### Dataset
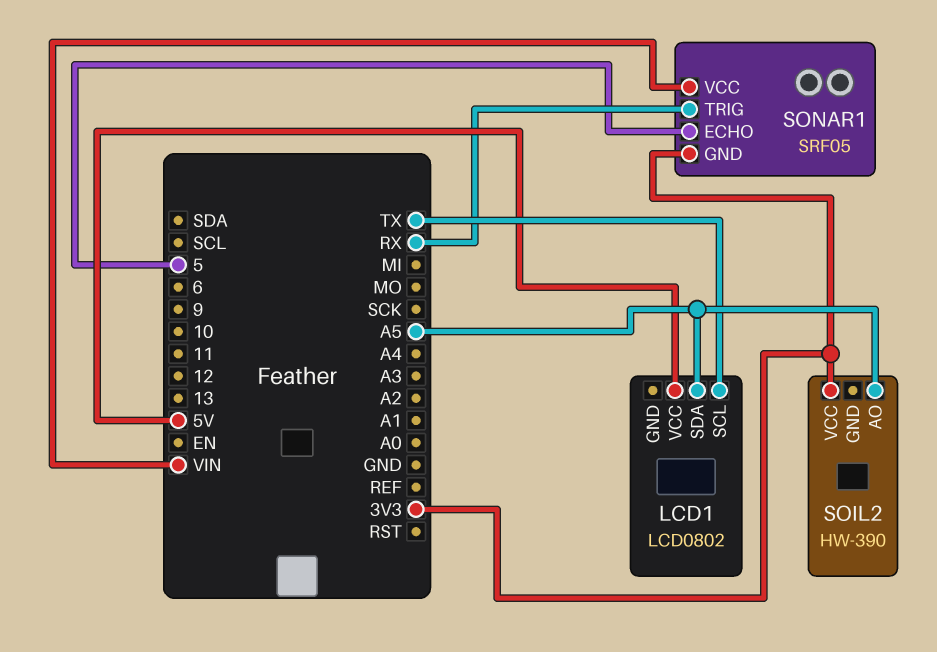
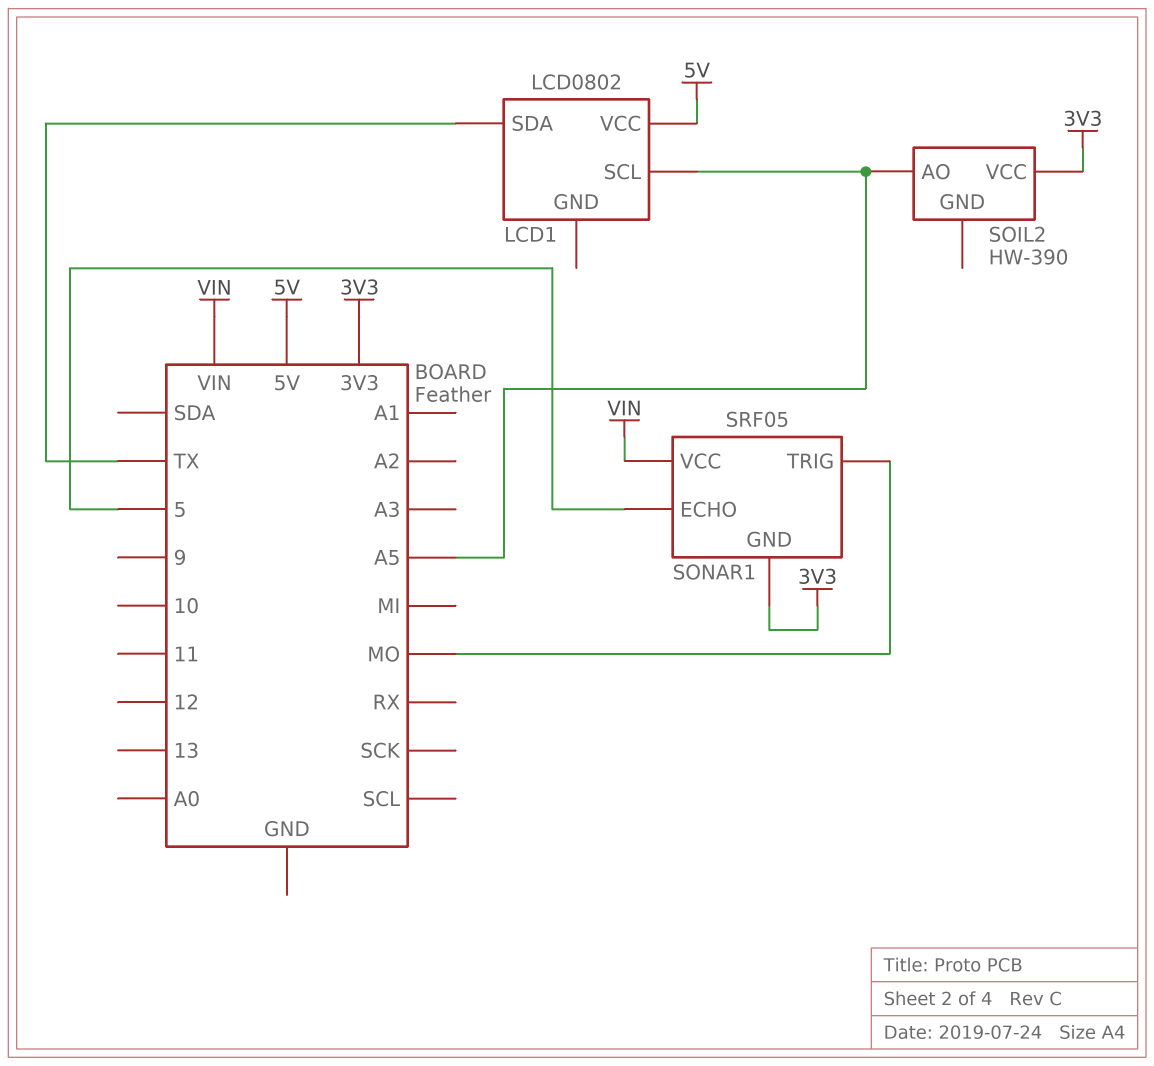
LCD1 pin SCL: TX -> A5
LCD1 pin SDA: A5 -> TX
SONAR1 pin TRIG: RX -> MO

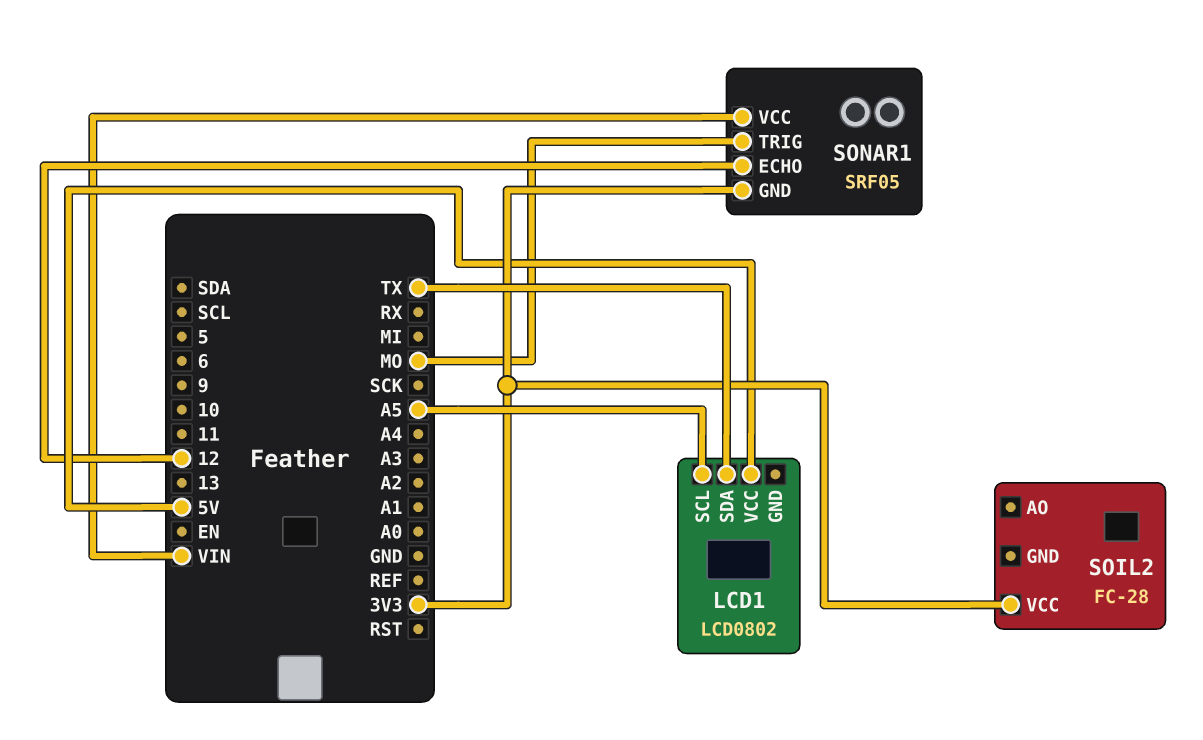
SOIL2: HW-390 -> FC-28
SOIL2 pin AO: A5 -> none
SONAR1 pin ECHO: 5 -> 12

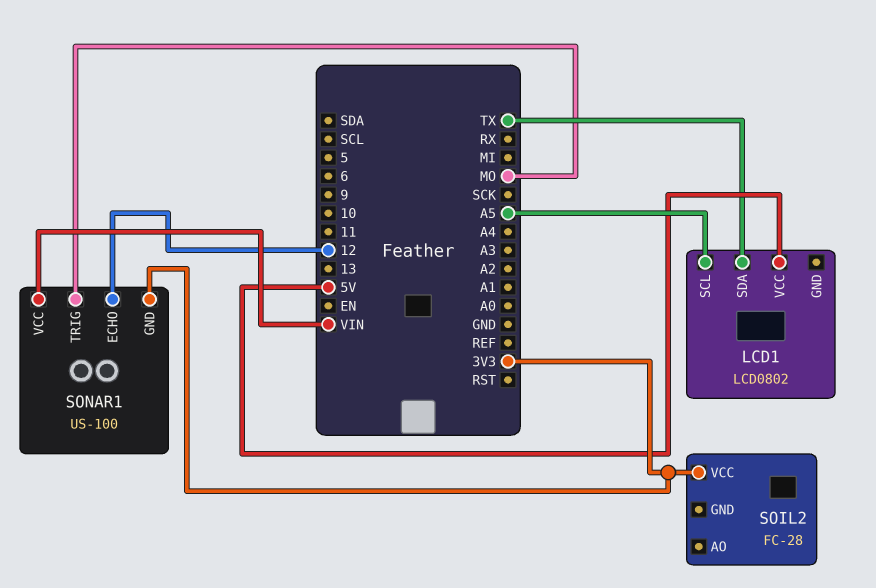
SONAR1: SRF05 -> US-100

### Activity
Every line above must appear in the answer unchanged, and no picture may appear in it.

### Solved exercise
LCD1 pin SCL: TX -> A5
LCD1 pin SDA: A5 -> TX
SONAR1 pin TRIG: RX -> MO

SOIL2: HW-390 -> FC-28
SOIL2 pin AO: A5 -> none
SONAR1 pin ECHO: 5 -> 12

SONAR1: SRF05 -> US-100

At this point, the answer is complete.